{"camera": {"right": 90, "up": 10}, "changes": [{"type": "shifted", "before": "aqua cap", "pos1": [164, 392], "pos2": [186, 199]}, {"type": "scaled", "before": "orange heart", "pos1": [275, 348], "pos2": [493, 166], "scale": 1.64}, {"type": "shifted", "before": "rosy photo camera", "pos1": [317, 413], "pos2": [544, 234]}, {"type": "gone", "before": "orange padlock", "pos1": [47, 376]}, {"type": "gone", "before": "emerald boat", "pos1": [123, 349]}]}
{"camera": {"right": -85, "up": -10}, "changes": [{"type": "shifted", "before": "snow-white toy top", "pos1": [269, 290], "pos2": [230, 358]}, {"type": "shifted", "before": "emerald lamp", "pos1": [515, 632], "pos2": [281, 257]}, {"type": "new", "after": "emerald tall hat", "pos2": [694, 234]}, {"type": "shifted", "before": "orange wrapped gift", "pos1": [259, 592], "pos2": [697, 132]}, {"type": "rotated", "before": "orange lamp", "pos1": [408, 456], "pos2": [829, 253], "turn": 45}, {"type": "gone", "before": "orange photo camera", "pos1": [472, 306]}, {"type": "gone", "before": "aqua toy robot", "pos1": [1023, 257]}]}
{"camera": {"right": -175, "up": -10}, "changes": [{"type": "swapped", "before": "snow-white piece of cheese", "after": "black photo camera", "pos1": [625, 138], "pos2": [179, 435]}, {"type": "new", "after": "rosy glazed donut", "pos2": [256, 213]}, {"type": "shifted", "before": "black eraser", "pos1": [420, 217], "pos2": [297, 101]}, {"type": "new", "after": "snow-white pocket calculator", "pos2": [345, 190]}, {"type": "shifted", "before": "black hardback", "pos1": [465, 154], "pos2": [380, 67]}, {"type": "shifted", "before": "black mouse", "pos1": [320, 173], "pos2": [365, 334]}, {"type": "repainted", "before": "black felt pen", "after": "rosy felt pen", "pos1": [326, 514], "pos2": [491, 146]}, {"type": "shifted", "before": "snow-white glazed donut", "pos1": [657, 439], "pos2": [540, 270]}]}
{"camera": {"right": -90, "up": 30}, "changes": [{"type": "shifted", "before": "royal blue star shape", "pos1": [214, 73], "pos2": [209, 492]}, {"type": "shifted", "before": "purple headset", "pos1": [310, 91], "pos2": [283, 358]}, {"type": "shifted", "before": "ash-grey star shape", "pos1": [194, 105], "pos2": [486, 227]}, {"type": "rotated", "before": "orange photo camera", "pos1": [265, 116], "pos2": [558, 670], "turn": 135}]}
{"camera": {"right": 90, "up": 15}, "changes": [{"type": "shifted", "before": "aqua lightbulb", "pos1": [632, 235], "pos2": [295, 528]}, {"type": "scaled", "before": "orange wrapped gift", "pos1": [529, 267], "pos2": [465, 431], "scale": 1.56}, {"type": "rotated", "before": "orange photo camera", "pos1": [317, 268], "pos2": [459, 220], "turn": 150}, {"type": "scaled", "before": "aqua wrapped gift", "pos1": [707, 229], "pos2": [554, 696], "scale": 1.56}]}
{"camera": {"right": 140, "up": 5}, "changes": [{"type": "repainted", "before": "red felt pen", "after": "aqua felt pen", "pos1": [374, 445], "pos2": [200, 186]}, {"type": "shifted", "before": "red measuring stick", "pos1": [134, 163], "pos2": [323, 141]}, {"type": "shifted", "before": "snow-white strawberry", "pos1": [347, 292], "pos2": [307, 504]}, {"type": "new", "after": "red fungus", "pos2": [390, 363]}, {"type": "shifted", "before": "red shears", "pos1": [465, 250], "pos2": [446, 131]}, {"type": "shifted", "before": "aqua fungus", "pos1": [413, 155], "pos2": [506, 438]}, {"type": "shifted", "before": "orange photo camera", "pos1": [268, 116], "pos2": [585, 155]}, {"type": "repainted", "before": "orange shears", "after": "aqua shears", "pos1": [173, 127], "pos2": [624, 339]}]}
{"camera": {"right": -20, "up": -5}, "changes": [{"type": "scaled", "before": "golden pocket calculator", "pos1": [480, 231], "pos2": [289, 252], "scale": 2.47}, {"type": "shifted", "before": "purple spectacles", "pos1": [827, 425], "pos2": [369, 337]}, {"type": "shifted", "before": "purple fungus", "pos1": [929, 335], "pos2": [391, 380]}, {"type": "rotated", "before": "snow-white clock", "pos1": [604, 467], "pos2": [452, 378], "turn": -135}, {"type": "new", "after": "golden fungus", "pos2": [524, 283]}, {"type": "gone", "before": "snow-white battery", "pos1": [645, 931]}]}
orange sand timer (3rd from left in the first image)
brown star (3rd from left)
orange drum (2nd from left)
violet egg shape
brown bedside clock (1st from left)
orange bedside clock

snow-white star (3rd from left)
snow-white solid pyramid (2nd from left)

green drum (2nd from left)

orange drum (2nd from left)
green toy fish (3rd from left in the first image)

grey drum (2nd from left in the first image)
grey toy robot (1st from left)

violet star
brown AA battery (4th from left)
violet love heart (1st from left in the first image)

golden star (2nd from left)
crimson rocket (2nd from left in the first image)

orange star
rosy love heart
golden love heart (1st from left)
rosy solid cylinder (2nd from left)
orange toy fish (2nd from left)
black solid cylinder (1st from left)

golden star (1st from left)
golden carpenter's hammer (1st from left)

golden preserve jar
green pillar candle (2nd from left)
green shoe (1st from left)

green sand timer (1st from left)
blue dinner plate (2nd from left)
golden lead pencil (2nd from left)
§
The full listing above needs to be transcribed exactly.

{"camera": {"right": 90, "up": 10}, "changes": [{"type": "shifted", "before": "aqua cap", "pos1": [164, 392], "pos2": [186, 199]}, {"type": "scaled", "before": "orange heart", "pos1": [275, 348], "pos2": [493, 166], "scale": 1.64}, {"type": "shifted", "before": "rosy photo camera", "pos1": [317, 413], "pos2": [544, 234]}, {"type": "gone", "before": "orange padlock", "pos1": [47, 376]}, {"type": "gone", "before": "emerald boat", "pos1": [123, 349]}]}
{"camera": {"right": -85, "up": -10}, "changes": [{"type": "shifted", "before": "snow-white toy top", "pos1": [269, 290], "pos2": [230, 358]}, {"type": "shifted", "before": "emerald lamp", "pos1": [515, 632], "pos2": [281, 257]}, {"type": "new", "after": "emerald tall hat", "pos2": [694, 234]}, {"type": "shifted", "before": "orange wrapped gift", "pos1": [259, 592], "pos2": [697, 132]}, {"type": "rotated", "before": "orange lamp", "pos1": [408, 456], "pos2": [829, 253], "turn": 45}, {"type": "gone", "before": "orange photo camera", "pos1": [472, 306]}, {"type": "gone", "before": "aqua toy robot", "pos1": [1023, 257]}]}
{"camera": {"right": -175, "up": -10}, "changes": [{"type": "swapped", "before": "snow-white piece of cheese", "after": "black photo camera", "pos1": [625, 138], "pos2": [179, 435]}, {"type": "new", "after": "rosy glazed donut", "pos2": [256, 213]}, {"type": "shifted", "before": "black eraser", "pos1": [420, 217], "pos2": [297, 101]}, {"type": "new", "after": "snow-white pocket calculator", "pos2": [345, 190]}, {"type": "shifted", "before": "black hardback", "pos1": [465, 154], "pos2": [380, 67]}, {"type": "shifted", "before": "black mouse", "pos1": [320, 173], "pos2": [365, 334]}, {"type": "repainted", "before": "black felt pen", "after": "rosy felt pen", "pos1": [326, 514], "pos2": [491, 146]}, {"type": "shifted", "before": "snow-white glazed donut", "pos1": [657, 439], "pos2": [540, 270]}]}
{"camera": {"right": -90, "up": 30}, "changes": [{"type": "shifted", "before": "royal blue star shape", "pos1": [214, 73], "pos2": [209, 492]}, {"type": "shifted", "before": "purple headset", "pos1": [310, 91], "pos2": [283, 358]}, {"type": "shifted", "before": "ash-grey star shape", "pos1": [194, 105], "pos2": [486, 227]}, {"type": "rotated", "before": "orange photo camera", "pos1": [265, 116], "pos2": [558, 670], "turn": 135}]}
{"camera": {"right": 90, "up": 15}, "changes": [{"type": "shifted", "before": "aqua lightbulb", "pos1": [632, 235], "pos2": [295, 528]}, {"type": "scaled", "before": "orange wrapped gift", "pos1": [529, 267], "pos2": [465, 431], "scale": 1.56}, {"type": "rotated", "before": "orange photo camera", "pos1": [317, 268], "pos2": [459, 220], "turn": 150}, {"type": "scaled", "before": "aqua wrapped gift", "pos1": [707, 229], "pos2": [554, 696], "scale": 1.56}]}
{"camera": {"right": 140, "up": 5}, "changes": [{"type": "repainted", "before": "red felt pen", "after": "aqua felt pen", "pos1": [374, 445], "pos2": [200, 186]}, {"type": "shifted", "before": "red measuring stick", "pos1": [134, 163], "pos2": [323, 141]}, {"type": "shifted", "before": "snow-white strawberry", "pos1": [347, 292], "pos2": [307, 504]}, {"type": "new", "after": "red fungus", "pos2": [390, 363]}, {"type": "shifted", "before": "red shears", "pos1": [465, 250], "pos2": [446, 131]}, {"type": "shifted", "before": "aqua fungus", "pos1": [413, 155], "pos2": [506, 438]}, {"type": "shifted", "before": "orange photo camera", "pos1": [268, 116], "pos2": [585, 155]}, {"type": "repainted", "before": "orange shears", "after": "aqua shears", "pos1": [173, 127], "pos2": [624, 339]}]}
{"camera": {"right": -20, "up": -5}, "changes": [{"type": "scaled", "before": "golden pocket calculator", "pos1": [480, 231], "pos2": [289, 252], "scale": 2.47}, {"type": "shifted", "before": "purple spectacles", "pos1": [827, 425], "pos2": [369, 337]}, {"type": "shifted", "before": "purple fungus", "pos1": [929, 335], "pos2": [391, 380]}, {"type": "rotated", "before": "snow-white clock", "pos1": [604, 467], "pos2": [452, 378], "turn": -135}, {"type": "new", "after": "golden fungus", "pos2": [524, 283]}, {"type": "gone", "before": "snow-white battery", "pos1": [645, 931]}]}
orange sand timer (3rd from left in the first image)
brown star (3rd from left)
orange drum (2nd from left)
violet egg shape
brown bedside clock (1st from left)
orange bedside clock

snow-white star (3rd from left)
snow-white solid pyramid (2nd from left)

green drum (2nd from left)

orange drum (2nd from left)
green toy fish (3rd from left in the first image)

grey drum (2nd from left in the first image)
grey toy robot (1st from left)

violet star
brown AA battery (4th from left)
violet love heart (1st from left in the first image)

golden star (2nd from left)
crimson rocket (2nd from left in the first image)

orange star
rosy love heart
golden love heart (1st from left)
rosy solid cylinder (2nd from left)
orange toy fish (2nd from left)
black solid cylinder (1st from left)

golden star (1st from left)
golden carpenter's hammer (1st from left)

golden preserve jar
green pillar candle (2nd from left)
green shoe (1st from left)

green sand timer (1st from left)
blue dinner plate (2nd from left)
golden lead pencil (2nd from left)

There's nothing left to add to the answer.